-- Available data follows --
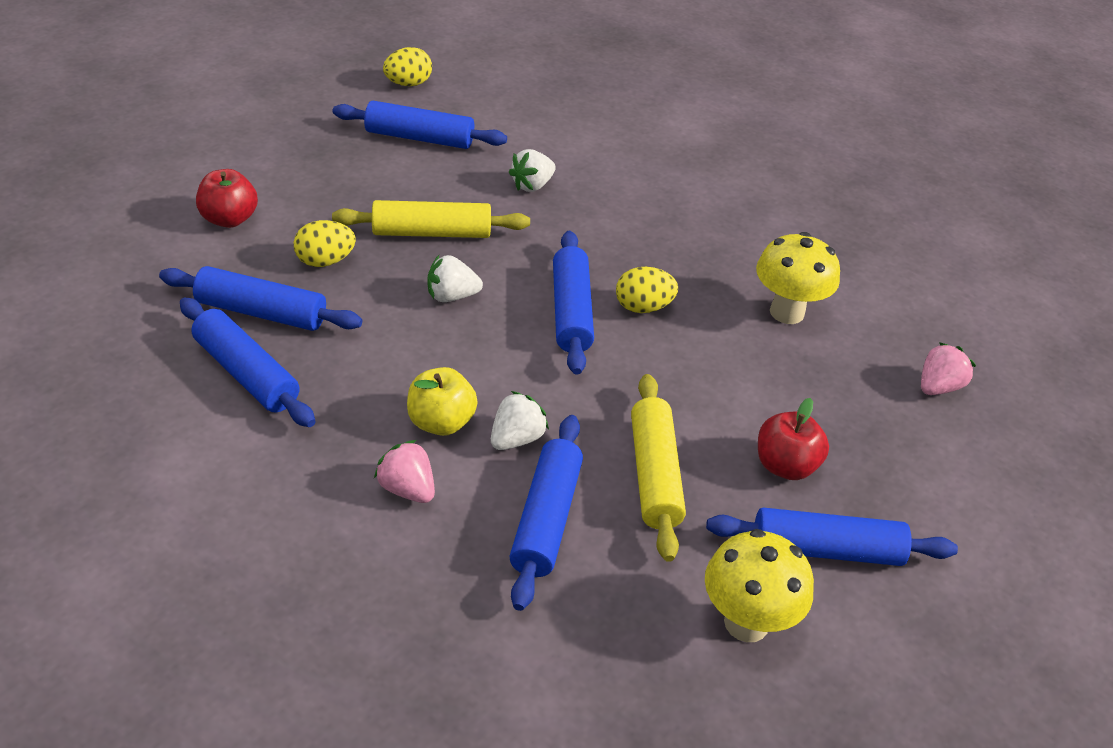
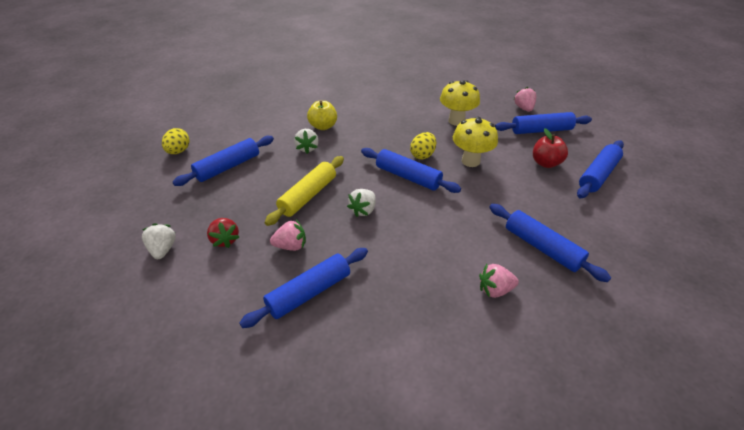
camera: 50 degrees left, 0 degrees up
(229, 219) = (210, 272): red apple -> none
(246, 373) = (357, 322): blue rolling pin -> blue rolling pin (541, 130)
(289, 203) = (225, 240): none -> red strawberry
(325, 261) = (291, 246): yellow egg -> pink strawberry
(441, 422) = (453, 255): yellow apple -> yellow apple (323, 126)
(516, 439) = (482, 233): white strawberry -> white strawberry (163, 249)
(654, 475) = (531, 200): yellow rolling pin -> none
(746, 623) = (630, 215): yellow mushroom -> yellow mushroom (470, 161)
-- Available data concluded --
**Task description:** Each entry above is to be written out exactly. The pictures stay out.

**Expected answer:**
camera: 50 degrees left, 0 degrees up
(229, 219) = (210, 272): red apple -> none
(246, 373) = (357, 322): blue rolling pin -> blue rolling pin (541, 130)
(289, 203) = (225, 240): none -> red strawberry
(325, 261) = (291, 246): yellow egg -> pink strawberry
(441, 422) = (453, 255): yellow apple -> yellow apple (323, 126)
(516, 439) = (482, 233): white strawberry -> white strawberry (163, 249)
(654, 475) = (531, 200): yellow rolling pin -> none
(746, 623) = (630, 215): yellow mushroom -> yellow mushroom (470, 161)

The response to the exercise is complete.